WORK TO BE COMPLETED: Everything in the records except the pictures must be copied out exactly.

INFORMATION GIVEN:
============

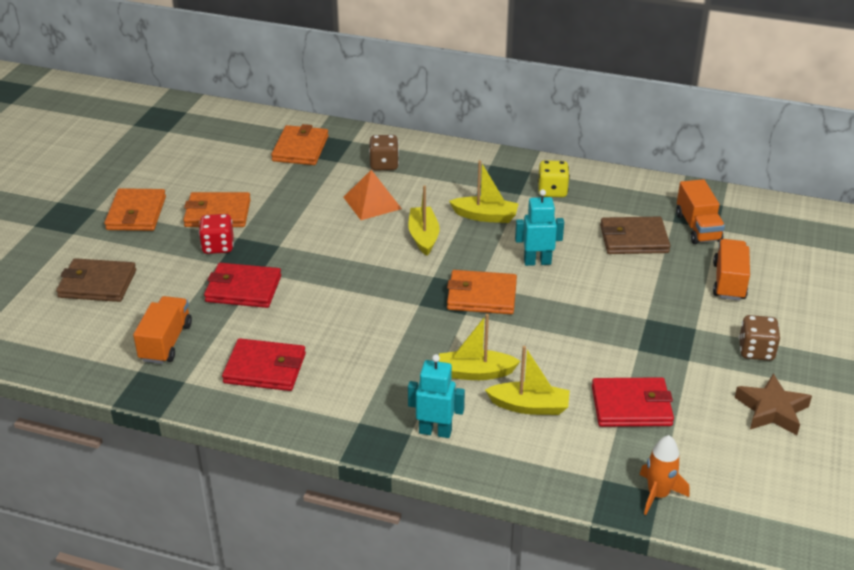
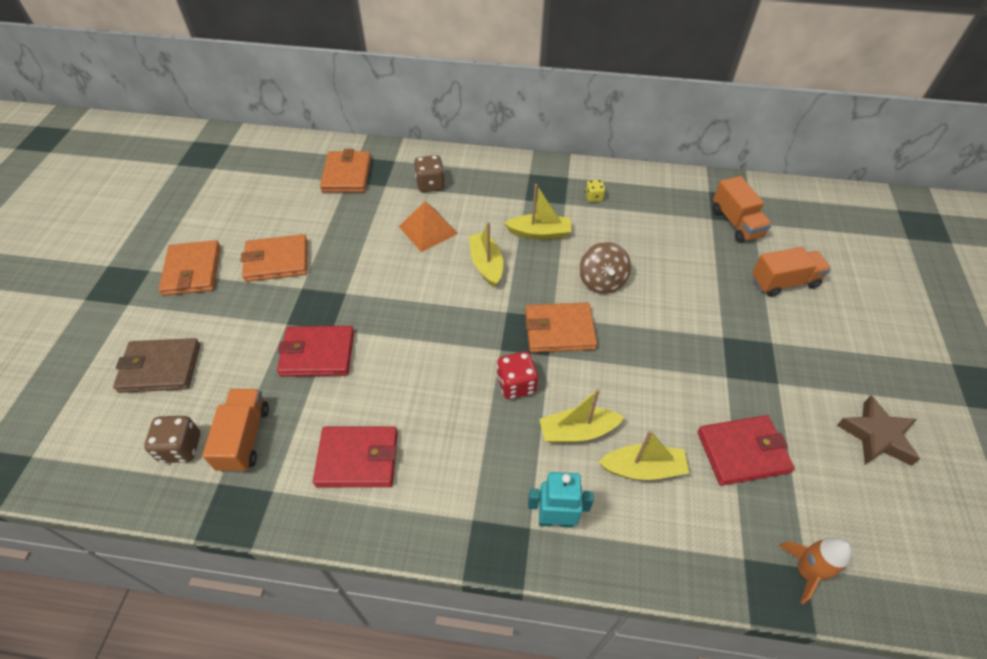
camera: 10 degrees left, 15 degrees up
(218, 246) = (283, 302): red dice -> red dice (516, 384)
(537, 262) = (602, 281): turquoise robot -> brown spinning top
(552, 191) = (594, 197): yellow dice -> yellow dice, size x0.61
(634, 239) = (683, 243): brown wallet -> none
(729, 282) = (784, 282): orange truck -> orange truck turned 75 degrees clockwise
(756, 351) = (836, 363): brown dice -> brown dice (181, 448)

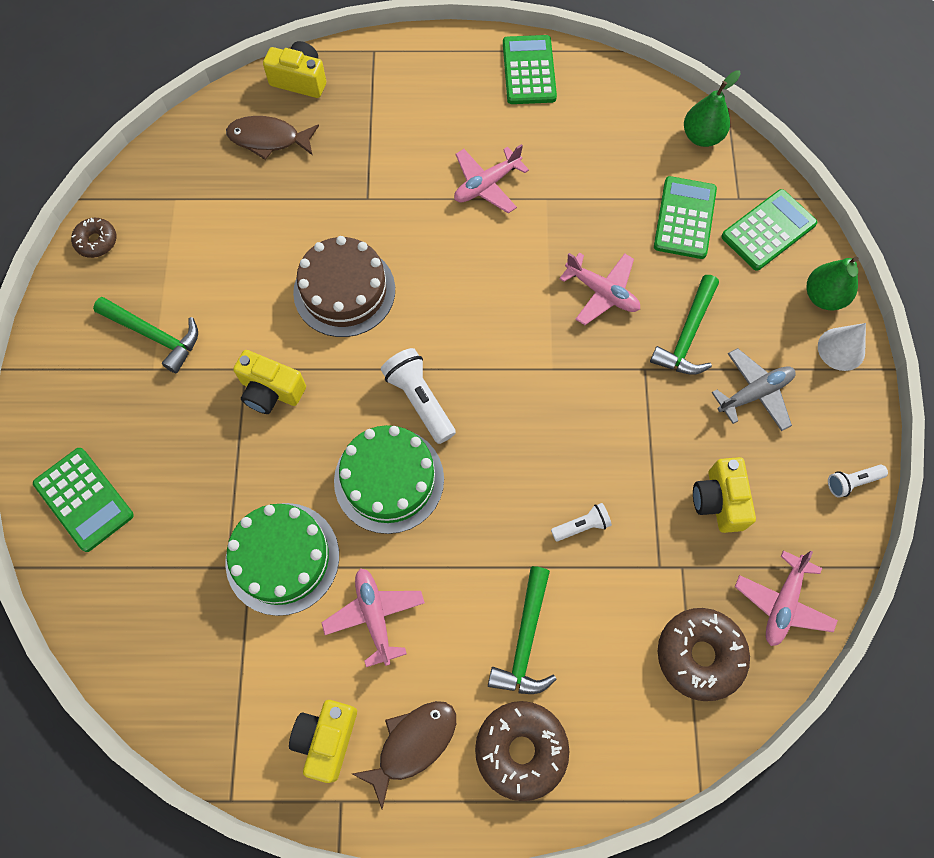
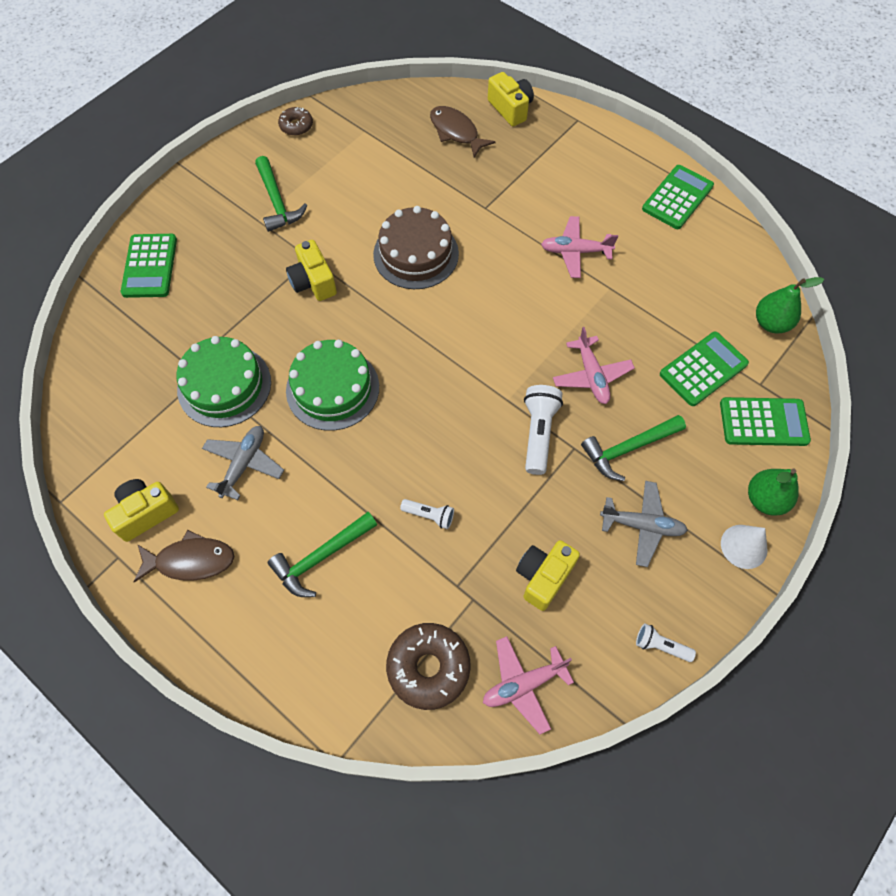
camera: 40 degrees right, 5 degrees down
(374, 616) = (244, 464): pink plane -> grey plane
(420, 400) = (399, 355): white flashlight -> white flashlight (538, 433)
(521, 750) = (251, 623): brown donut -> none

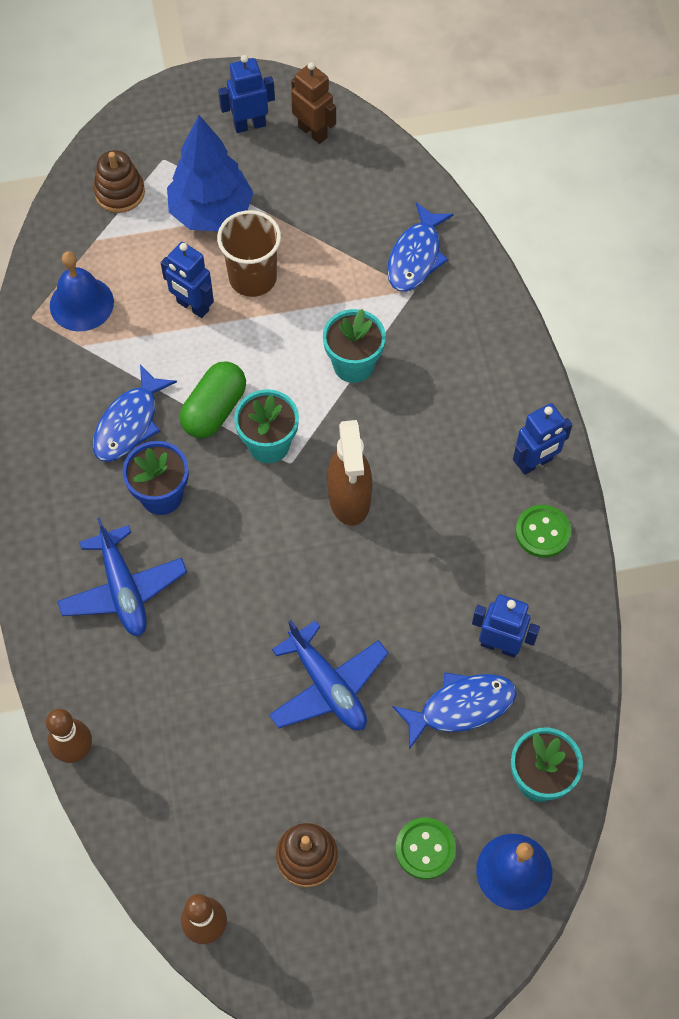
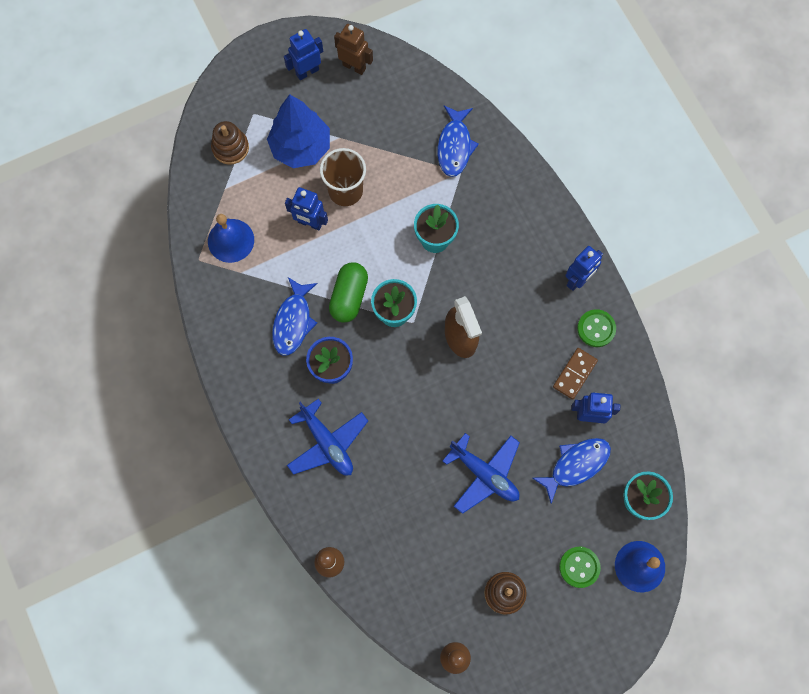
camera: 15 degrees left, 10 degrees up
(495, 584) = (574, 374): none -> brown domino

============

SOLUTION:
camera: 10 degrees left, 15 degrees up
(218, 246) = (283, 302): red dice -> red dice (516, 384)
(537, 262) = (602, 281): turquoise robot -> brown spinning top
(552, 191) = (594, 197): yellow dice -> yellow dice, size x0.61
(634, 239) = (683, 243): brown wallet -> none
(729, 282) = (784, 282): orange truck -> orange truck turned 75 degrees clockwise
(756, 351) = (836, 363): brown dice -> brown dice (181, 448)

camera: 40 degrees right, 5 degrees down
(374, 616) = (244, 464): pink plane -> grey plane
(420, 400) = (399, 355): white flashlight -> white flashlight (538, 433)
(521, 750) = (251, 623): brown donut -> none

camera: 15 degrees left, 10 degrees up
(495, 584) = (574, 374): none -> brown domino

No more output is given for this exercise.